◆ WHAT TO PRODUCE:
Every entry needs to be given again exactly as it reads.
Start of Block
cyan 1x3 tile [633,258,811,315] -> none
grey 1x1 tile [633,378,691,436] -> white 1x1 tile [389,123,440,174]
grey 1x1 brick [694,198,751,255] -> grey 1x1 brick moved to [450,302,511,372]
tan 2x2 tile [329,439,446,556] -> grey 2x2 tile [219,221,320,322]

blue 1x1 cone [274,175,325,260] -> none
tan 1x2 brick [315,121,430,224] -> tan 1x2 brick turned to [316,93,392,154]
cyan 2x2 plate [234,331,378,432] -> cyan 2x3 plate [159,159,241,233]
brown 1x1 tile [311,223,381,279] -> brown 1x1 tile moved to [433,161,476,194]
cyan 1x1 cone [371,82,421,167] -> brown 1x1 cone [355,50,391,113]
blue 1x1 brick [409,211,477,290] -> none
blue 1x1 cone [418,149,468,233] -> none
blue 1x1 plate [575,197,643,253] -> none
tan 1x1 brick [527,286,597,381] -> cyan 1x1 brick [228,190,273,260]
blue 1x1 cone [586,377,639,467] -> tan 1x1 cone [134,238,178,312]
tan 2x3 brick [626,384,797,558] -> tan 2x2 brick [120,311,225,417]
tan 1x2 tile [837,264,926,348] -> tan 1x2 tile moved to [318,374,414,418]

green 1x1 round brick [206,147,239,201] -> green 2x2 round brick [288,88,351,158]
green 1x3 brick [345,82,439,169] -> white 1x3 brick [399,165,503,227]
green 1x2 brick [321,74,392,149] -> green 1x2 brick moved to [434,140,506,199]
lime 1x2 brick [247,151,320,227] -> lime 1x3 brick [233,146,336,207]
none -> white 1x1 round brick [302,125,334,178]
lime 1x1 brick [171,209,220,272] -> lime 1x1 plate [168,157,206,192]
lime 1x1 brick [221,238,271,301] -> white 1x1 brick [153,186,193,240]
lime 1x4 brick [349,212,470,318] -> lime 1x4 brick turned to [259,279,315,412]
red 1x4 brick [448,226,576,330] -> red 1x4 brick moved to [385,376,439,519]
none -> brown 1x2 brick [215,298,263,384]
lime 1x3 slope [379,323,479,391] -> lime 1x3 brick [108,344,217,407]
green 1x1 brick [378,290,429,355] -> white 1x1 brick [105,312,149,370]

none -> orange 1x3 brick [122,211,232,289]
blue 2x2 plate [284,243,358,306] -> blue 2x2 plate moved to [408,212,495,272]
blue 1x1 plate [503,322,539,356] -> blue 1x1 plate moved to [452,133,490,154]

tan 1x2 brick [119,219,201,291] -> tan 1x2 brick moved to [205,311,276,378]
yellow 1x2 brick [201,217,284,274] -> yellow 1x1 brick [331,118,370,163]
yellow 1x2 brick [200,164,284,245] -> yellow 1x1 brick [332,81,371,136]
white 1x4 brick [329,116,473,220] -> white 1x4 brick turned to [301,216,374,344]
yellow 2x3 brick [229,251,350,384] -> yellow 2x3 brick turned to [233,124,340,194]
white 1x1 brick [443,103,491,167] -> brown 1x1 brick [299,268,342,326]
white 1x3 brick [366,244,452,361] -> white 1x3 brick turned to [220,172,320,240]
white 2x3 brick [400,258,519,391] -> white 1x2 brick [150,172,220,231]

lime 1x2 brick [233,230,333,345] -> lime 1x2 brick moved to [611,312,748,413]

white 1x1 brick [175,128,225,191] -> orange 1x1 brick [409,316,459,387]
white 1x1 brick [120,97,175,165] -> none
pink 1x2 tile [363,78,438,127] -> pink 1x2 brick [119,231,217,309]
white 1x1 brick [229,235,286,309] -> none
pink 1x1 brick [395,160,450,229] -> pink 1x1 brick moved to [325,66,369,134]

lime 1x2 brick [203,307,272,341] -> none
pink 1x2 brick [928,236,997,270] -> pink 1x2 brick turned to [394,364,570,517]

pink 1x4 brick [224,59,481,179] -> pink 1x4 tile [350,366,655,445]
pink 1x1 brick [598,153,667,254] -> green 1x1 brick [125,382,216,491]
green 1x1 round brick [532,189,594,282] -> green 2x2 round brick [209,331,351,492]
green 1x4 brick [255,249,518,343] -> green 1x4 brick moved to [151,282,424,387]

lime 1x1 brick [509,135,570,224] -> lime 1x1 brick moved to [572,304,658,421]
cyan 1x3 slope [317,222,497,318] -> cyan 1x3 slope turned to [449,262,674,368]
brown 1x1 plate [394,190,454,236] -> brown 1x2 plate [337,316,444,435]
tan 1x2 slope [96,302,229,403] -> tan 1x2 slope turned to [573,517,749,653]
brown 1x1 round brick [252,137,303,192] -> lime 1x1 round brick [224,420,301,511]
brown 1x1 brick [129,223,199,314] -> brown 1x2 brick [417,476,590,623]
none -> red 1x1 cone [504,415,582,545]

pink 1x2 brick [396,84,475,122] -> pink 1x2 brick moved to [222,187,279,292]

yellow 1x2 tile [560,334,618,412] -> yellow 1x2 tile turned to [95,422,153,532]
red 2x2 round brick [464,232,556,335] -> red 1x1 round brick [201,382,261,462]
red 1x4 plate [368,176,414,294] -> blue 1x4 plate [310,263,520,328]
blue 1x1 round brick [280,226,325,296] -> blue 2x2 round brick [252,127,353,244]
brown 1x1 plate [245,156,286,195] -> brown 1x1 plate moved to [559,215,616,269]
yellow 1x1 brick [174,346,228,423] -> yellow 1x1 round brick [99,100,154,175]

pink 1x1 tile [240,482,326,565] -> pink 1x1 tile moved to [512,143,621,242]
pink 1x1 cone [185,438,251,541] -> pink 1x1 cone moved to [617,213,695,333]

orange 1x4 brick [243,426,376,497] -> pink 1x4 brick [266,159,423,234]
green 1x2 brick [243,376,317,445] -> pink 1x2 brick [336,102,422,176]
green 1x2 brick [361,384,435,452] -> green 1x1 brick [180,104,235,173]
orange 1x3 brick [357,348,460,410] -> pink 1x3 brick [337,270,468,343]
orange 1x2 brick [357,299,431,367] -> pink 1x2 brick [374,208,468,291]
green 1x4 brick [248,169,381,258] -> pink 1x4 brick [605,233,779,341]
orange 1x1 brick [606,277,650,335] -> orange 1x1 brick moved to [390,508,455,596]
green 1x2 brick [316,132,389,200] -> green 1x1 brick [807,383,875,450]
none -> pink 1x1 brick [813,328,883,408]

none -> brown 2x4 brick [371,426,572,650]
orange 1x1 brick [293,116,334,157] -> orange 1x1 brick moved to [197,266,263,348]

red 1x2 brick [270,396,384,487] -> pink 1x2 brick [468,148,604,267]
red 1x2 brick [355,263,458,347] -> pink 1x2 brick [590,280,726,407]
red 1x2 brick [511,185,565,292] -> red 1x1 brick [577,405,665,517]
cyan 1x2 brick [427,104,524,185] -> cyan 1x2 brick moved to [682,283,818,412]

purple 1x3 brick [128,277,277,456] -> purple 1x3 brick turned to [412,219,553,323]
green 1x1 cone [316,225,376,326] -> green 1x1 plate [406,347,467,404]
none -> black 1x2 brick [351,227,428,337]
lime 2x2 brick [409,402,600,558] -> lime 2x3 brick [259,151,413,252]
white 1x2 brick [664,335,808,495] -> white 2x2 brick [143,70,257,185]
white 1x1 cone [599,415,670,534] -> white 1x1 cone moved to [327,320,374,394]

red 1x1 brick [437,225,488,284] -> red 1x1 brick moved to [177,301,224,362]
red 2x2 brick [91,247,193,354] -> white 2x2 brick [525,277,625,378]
End of Block
◆ RESPONSE TO THIS TASK:
cyan 1x3 tile [633,258,811,315] -> none
grey 1x1 tile [633,378,691,436] -> white 1x1 tile [389,123,440,174]
grey 1x1 brick [694,198,751,255] -> grey 1x1 brick moved to [450,302,511,372]
tan 2x2 tile [329,439,446,556] -> grey 2x2 tile [219,221,320,322]

blue 1x1 cone [274,175,325,260] -> none
tan 1x2 brick [315,121,430,224] -> tan 1x2 brick turned to [316,93,392,154]
cyan 2x2 plate [234,331,378,432] -> cyan 2x3 plate [159,159,241,233]
brown 1x1 tile [311,223,381,279] -> brown 1x1 tile moved to [433,161,476,194]
cyan 1x1 cone [371,82,421,167] -> brown 1x1 cone [355,50,391,113]
blue 1x1 brick [409,211,477,290] -> none
blue 1x1 cone [418,149,468,233] -> none
blue 1x1 plate [575,197,643,253] -> none
tan 1x1 brick [527,286,597,381] -> cyan 1x1 brick [228,190,273,260]
blue 1x1 cone [586,377,639,467] -> tan 1x1 cone [134,238,178,312]
tan 2x3 brick [626,384,797,558] -> tan 2x2 brick [120,311,225,417]
tan 1x2 tile [837,264,926,348] -> tan 1x2 tile moved to [318,374,414,418]

green 1x1 round brick [206,147,239,201] -> green 2x2 round brick [288,88,351,158]
green 1x3 brick [345,82,439,169] -> white 1x3 brick [399,165,503,227]
green 1x2 brick [321,74,392,149] -> green 1x2 brick moved to [434,140,506,199]
lime 1x2 brick [247,151,320,227] -> lime 1x3 brick [233,146,336,207]
none -> white 1x1 round brick [302,125,334,178]
lime 1x1 brick [171,209,220,272] -> lime 1x1 plate [168,157,206,192]
lime 1x1 brick [221,238,271,301] -> white 1x1 brick [153,186,193,240]
lime 1x4 brick [349,212,470,318] -> lime 1x4 brick turned to [259,279,315,412]
red 1x4 brick [448,226,576,330] -> red 1x4 brick moved to [385,376,439,519]
none -> brown 1x2 brick [215,298,263,384]
lime 1x3 slope [379,323,479,391] -> lime 1x3 brick [108,344,217,407]
green 1x1 brick [378,290,429,355] -> white 1x1 brick [105,312,149,370]

none -> orange 1x3 brick [122,211,232,289]
blue 2x2 plate [284,243,358,306] -> blue 2x2 plate moved to [408,212,495,272]
blue 1x1 plate [503,322,539,356] -> blue 1x1 plate moved to [452,133,490,154]

tan 1x2 brick [119,219,201,291] -> tan 1x2 brick moved to [205,311,276,378]
yellow 1x2 brick [201,217,284,274] -> yellow 1x1 brick [331,118,370,163]
yellow 1x2 brick [200,164,284,245] -> yellow 1x1 brick [332,81,371,136]
white 1x4 brick [329,116,473,220] -> white 1x4 brick turned to [301,216,374,344]
yellow 2x3 brick [229,251,350,384] -> yellow 2x3 brick turned to [233,124,340,194]
white 1x1 brick [443,103,491,167] -> brown 1x1 brick [299,268,342,326]
white 1x3 brick [366,244,452,361] -> white 1x3 brick turned to [220,172,320,240]
white 2x3 brick [400,258,519,391] -> white 1x2 brick [150,172,220,231]

lime 1x2 brick [233,230,333,345] -> lime 1x2 brick moved to [611,312,748,413]

white 1x1 brick [175,128,225,191] -> orange 1x1 brick [409,316,459,387]
white 1x1 brick [120,97,175,165] -> none
pink 1x2 tile [363,78,438,127] -> pink 1x2 brick [119,231,217,309]
white 1x1 brick [229,235,286,309] -> none
pink 1x1 brick [395,160,450,229] -> pink 1x1 brick moved to [325,66,369,134]

lime 1x2 brick [203,307,272,341] -> none
pink 1x2 brick [928,236,997,270] -> pink 1x2 brick turned to [394,364,570,517]

pink 1x4 brick [224,59,481,179] -> pink 1x4 tile [350,366,655,445]
pink 1x1 brick [598,153,667,254] -> green 1x1 brick [125,382,216,491]
green 1x1 round brick [532,189,594,282] -> green 2x2 round brick [209,331,351,492]
green 1x4 brick [255,249,518,343] -> green 1x4 brick moved to [151,282,424,387]

lime 1x1 brick [509,135,570,224] -> lime 1x1 brick moved to [572,304,658,421]
cyan 1x3 slope [317,222,497,318] -> cyan 1x3 slope turned to [449,262,674,368]
brown 1x1 plate [394,190,454,236] -> brown 1x2 plate [337,316,444,435]
tan 1x2 slope [96,302,229,403] -> tan 1x2 slope turned to [573,517,749,653]
brown 1x1 round brick [252,137,303,192] -> lime 1x1 round brick [224,420,301,511]
brown 1x1 brick [129,223,199,314] -> brown 1x2 brick [417,476,590,623]
none -> red 1x1 cone [504,415,582,545]

pink 1x2 brick [396,84,475,122] -> pink 1x2 brick moved to [222,187,279,292]

yellow 1x2 tile [560,334,618,412] -> yellow 1x2 tile turned to [95,422,153,532]
red 2x2 round brick [464,232,556,335] -> red 1x1 round brick [201,382,261,462]
red 1x4 plate [368,176,414,294] -> blue 1x4 plate [310,263,520,328]
blue 1x1 round brick [280,226,325,296] -> blue 2x2 round brick [252,127,353,244]
brown 1x1 plate [245,156,286,195] -> brown 1x1 plate moved to [559,215,616,269]
yellow 1x1 brick [174,346,228,423] -> yellow 1x1 round brick [99,100,154,175]

pink 1x1 tile [240,482,326,565] -> pink 1x1 tile moved to [512,143,621,242]
pink 1x1 cone [185,438,251,541] -> pink 1x1 cone moved to [617,213,695,333]

orange 1x4 brick [243,426,376,497] -> pink 1x4 brick [266,159,423,234]
green 1x2 brick [243,376,317,445] -> pink 1x2 brick [336,102,422,176]
green 1x2 brick [361,384,435,452] -> green 1x1 brick [180,104,235,173]
orange 1x3 brick [357,348,460,410] -> pink 1x3 brick [337,270,468,343]
orange 1x2 brick [357,299,431,367] -> pink 1x2 brick [374,208,468,291]
green 1x4 brick [248,169,381,258] -> pink 1x4 brick [605,233,779,341]
orange 1x1 brick [606,277,650,335] -> orange 1x1 brick moved to [390,508,455,596]
green 1x2 brick [316,132,389,200] -> green 1x1 brick [807,383,875,450]
none -> pink 1x1 brick [813,328,883,408]

none -> brown 2x4 brick [371,426,572,650]
orange 1x1 brick [293,116,334,157] -> orange 1x1 brick moved to [197,266,263,348]

red 1x2 brick [270,396,384,487] -> pink 1x2 brick [468,148,604,267]
red 1x2 brick [355,263,458,347] -> pink 1x2 brick [590,280,726,407]
red 1x2 brick [511,185,565,292] -> red 1x1 brick [577,405,665,517]
cyan 1x2 brick [427,104,524,185] -> cyan 1x2 brick moved to [682,283,818,412]

purple 1x3 brick [128,277,277,456] -> purple 1x3 brick turned to [412,219,553,323]
green 1x1 cone [316,225,376,326] -> green 1x1 plate [406,347,467,404]
none -> black 1x2 brick [351,227,428,337]
lime 2x2 brick [409,402,600,558] -> lime 2x3 brick [259,151,413,252]
white 1x2 brick [664,335,808,495] -> white 2x2 brick [143,70,257,185]
white 1x1 cone [599,415,670,534] -> white 1x1 cone moved to [327,320,374,394]

red 1x1 brick [437,225,488,284] -> red 1x1 brick moved to [177,301,224,362]
red 2x2 brick [91,247,193,354] -> white 2x2 brick [525,277,625,378]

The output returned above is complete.